Working data:
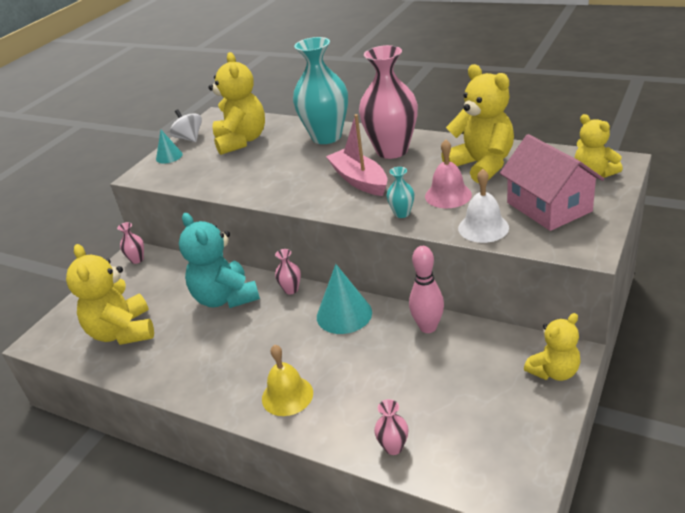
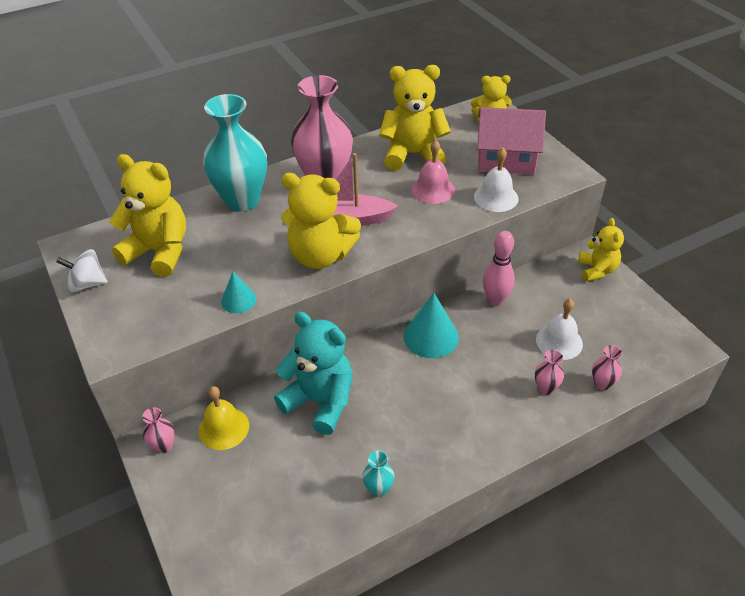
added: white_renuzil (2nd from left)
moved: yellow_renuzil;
---
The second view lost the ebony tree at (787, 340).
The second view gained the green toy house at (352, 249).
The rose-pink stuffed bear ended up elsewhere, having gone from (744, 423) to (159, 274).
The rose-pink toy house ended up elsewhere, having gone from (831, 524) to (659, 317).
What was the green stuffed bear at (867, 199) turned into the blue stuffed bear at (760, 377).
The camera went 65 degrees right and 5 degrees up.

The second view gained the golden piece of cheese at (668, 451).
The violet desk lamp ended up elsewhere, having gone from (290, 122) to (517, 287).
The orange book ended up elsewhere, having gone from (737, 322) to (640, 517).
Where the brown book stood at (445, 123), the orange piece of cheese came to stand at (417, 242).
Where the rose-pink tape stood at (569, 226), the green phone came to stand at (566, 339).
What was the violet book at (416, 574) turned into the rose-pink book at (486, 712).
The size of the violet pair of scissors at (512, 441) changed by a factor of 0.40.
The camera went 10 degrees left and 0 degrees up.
* * *
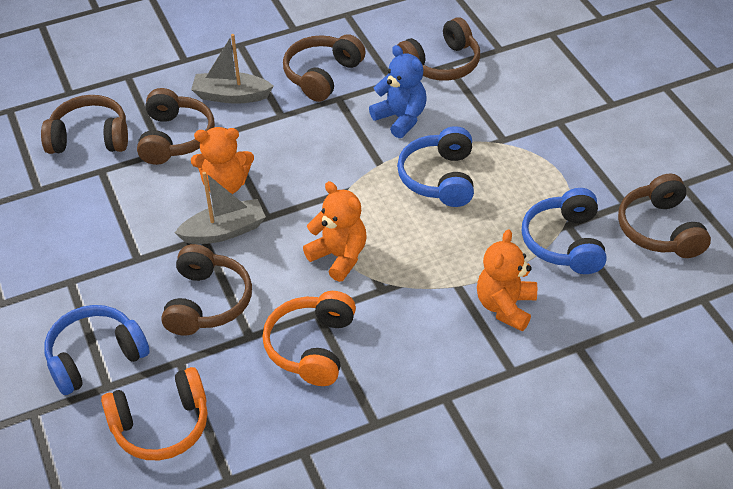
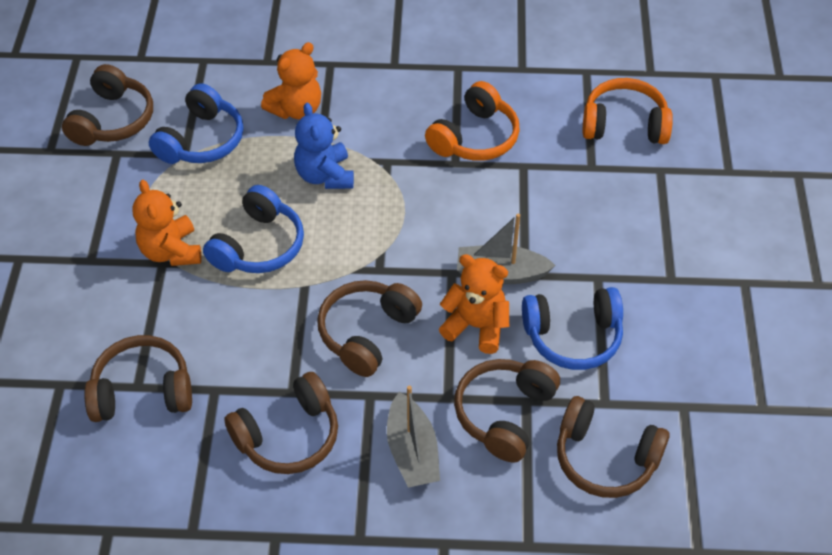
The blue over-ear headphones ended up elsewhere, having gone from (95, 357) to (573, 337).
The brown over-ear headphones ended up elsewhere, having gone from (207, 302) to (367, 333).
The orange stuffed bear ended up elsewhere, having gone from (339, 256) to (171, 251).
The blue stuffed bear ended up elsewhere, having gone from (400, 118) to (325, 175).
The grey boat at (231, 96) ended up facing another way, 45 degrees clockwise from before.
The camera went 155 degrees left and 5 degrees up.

What to produce: Above are the records; from them, give again exactly the lines from the one containing "The second view lost" to the one containing "What was the green", both lines included, and nothing more.

Answer below:
The second view lost the ebony tree at (787, 340).
The second view gained the green toy house at (352, 249).
The rose-pink stuffed bear ended up elsewhere, having gone from (744, 423) to (159, 274).
The rose-pink toy house ended up elsewhere, having gone from (831, 524) to (659, 317).
What was the green stuffed bear at (867, 199) turned into the blue stuffed bear at (760, 377).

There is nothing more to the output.